══ Task input

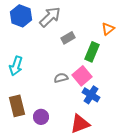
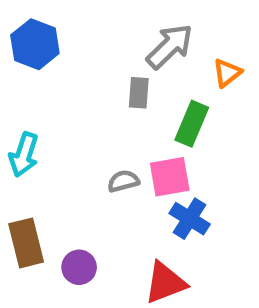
gray arrow: (50, 17) -> (170, 46), moved
gray rectangle: (68, 38) -> (139, 93), turned -56
pink square: (82, 76) -> (170, 177), turned 30

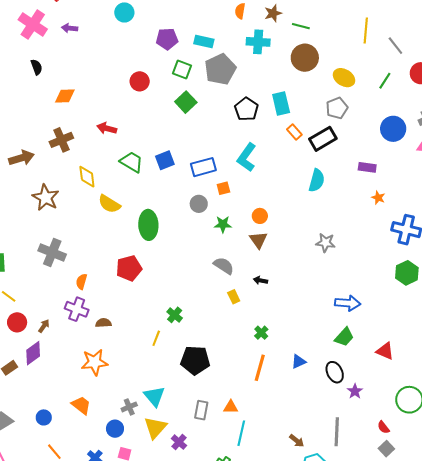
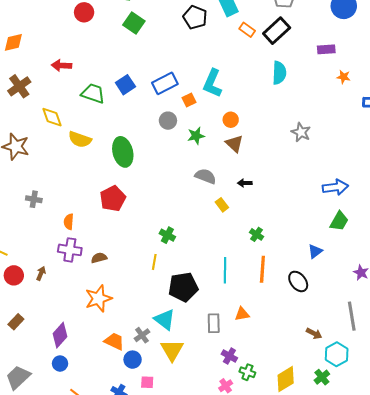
cyan L-shape: (247, 157) -> (212, 83), moved
gray star: (326, 243) -> (301, 132), turned 30
gray cross: (52, 253) -> (34, 199), size x0.6
purple diamond: (33, 353) -> (60, 335), moved
black pentagon: (195, 360) -> (183, 287), moved
blue triangle: (299, 362) -> (315, 251), moved
black ellipse: (335, 372) -> (298, 281), moved
orange trapezoid: (81, 405) -> (114, 341), moved
cyan line: (241, 433) -> (225, 270), moved
purple cross: (179, 442) -> (229, 356), moved

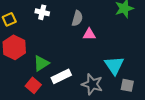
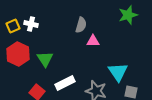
white cross: (42, 12) -> (31, 24), moved
green triangle: (41, 63) -> (45, 59), moved, turned -30

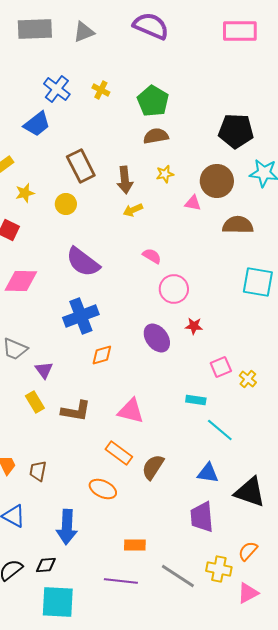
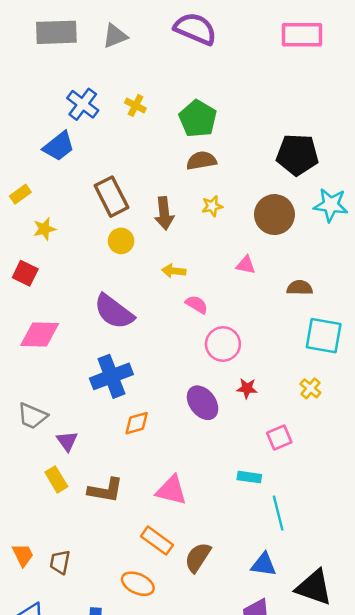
pink triangle: (193, 203) -> (246, 265), moved
yellow circle: (66, 204) -> (121, 241), moved
yellow arrow: (133, 210) -> (174, 271), moved, turned 30
brown semicircle: (238, 225) -> (300, 288), moved, size x0.7
yellow cross: (248, 379) -> (310, 388), moved
cyan line: (220, 430) -> (278, 513), turned 36

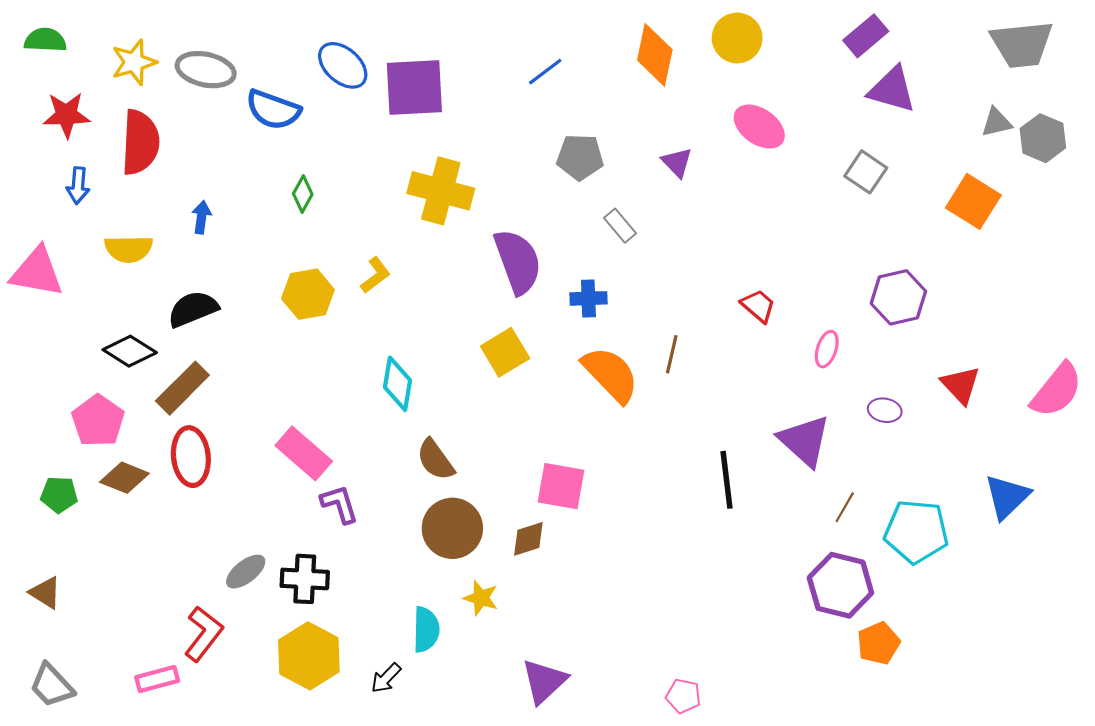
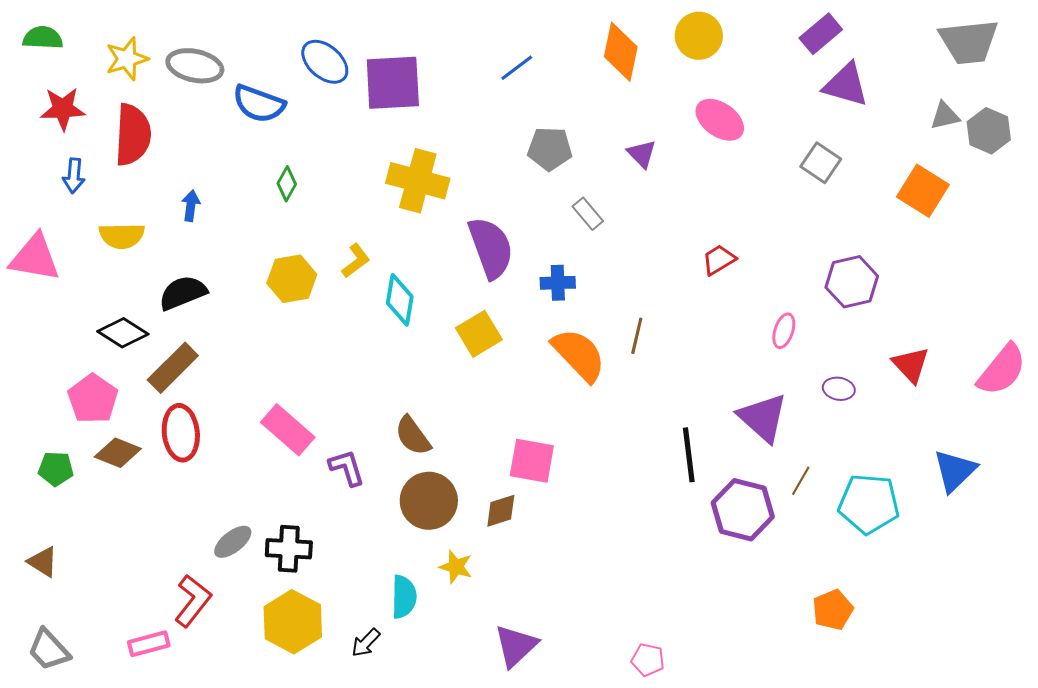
red trapezoid: (758, 306) -> (719, 260), moved, turned -72
cyan diamond: (398, 384) -> (400, 300), moved
purple L-shape: (340, 504) -> (347, 468), moved
purple hexagon: (840, 585) -> (743, 510), moved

════

What the exercise asks: Leave out the pictures and copy exactly the lines from the one with "yellow arrow: (133, 210)" through the last line of the records above.

Answer to the problem:
yellow arrow: (133, 210) -> (174, 271), moved, turned 30
brown semicircle: (238, 225) -> (300, 288), moved, size x0.7
yellow cross: (248, 379) -> (310, 388), moved
cyan line: (220, 430) -> (278, 513), turned 36

red trapezoid: (758, 306) -> (719, 260), moved, turned -72
cyan diamond: (398, 384) -> (400, 300), moved
purple L-shape: (340, 504) -> (347, 468), moved
purple hexagon: (840, 585) -> (743, 510), moved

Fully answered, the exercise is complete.